PROBLEM REQUIREMENTS
All lines of the material that contain "bulb" must be copied out.

INPUT
----------

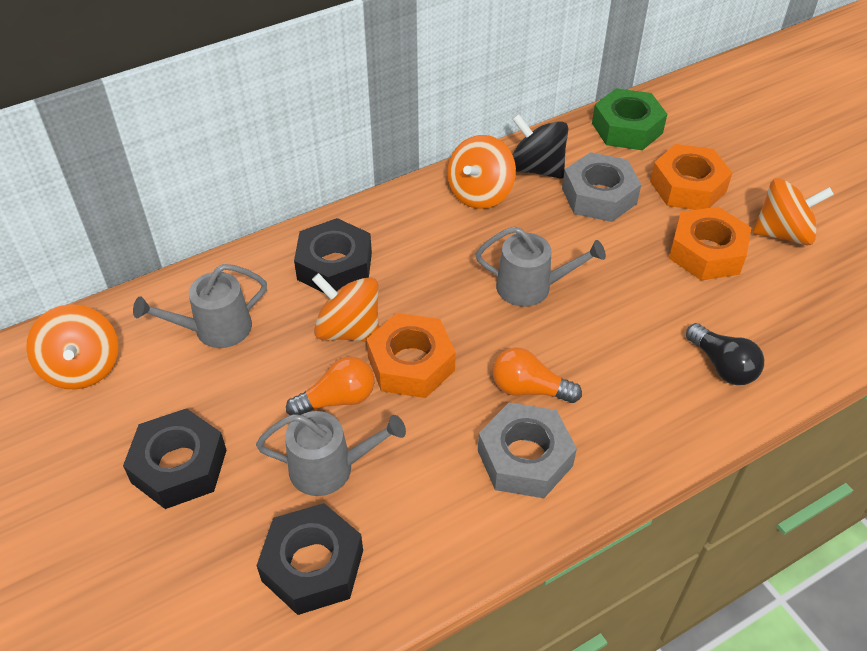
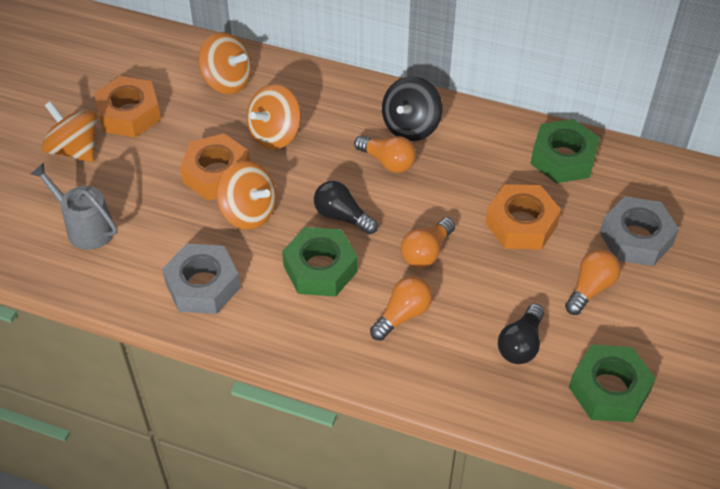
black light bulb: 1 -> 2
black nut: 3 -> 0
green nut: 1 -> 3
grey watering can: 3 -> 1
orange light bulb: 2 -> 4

----------

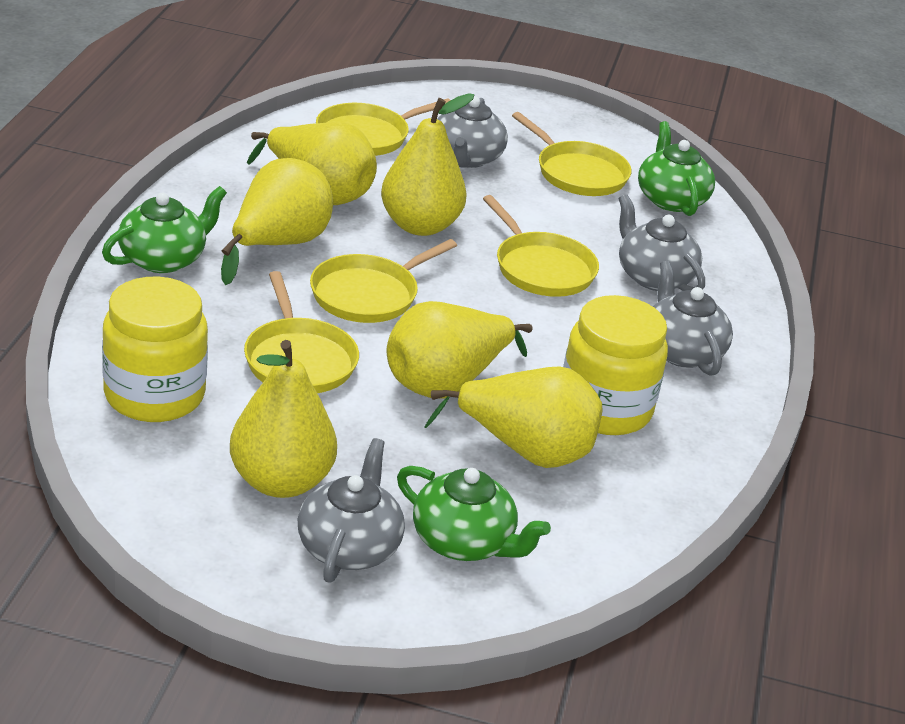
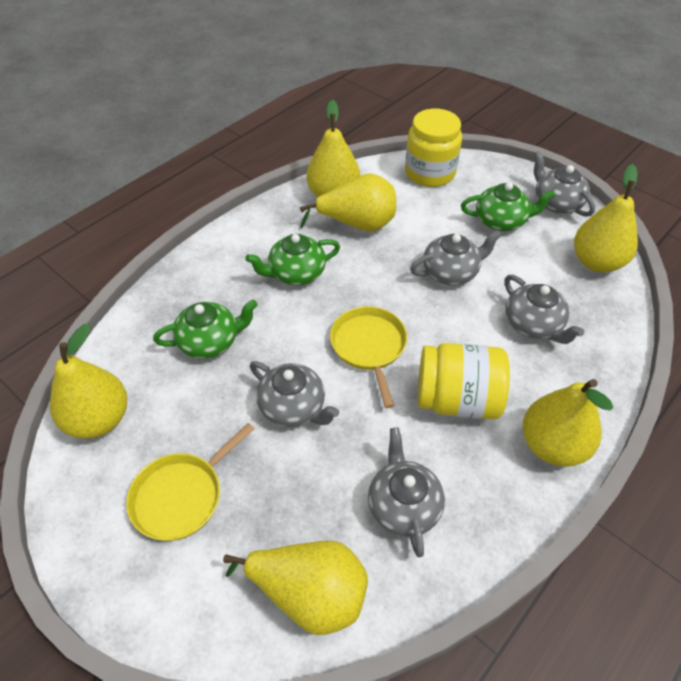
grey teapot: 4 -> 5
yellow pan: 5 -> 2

----------

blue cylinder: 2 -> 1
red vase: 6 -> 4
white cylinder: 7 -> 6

----------

COMPLETED TASK
black light bulb: 1 -> 2
orange light bulb: 2 -> 4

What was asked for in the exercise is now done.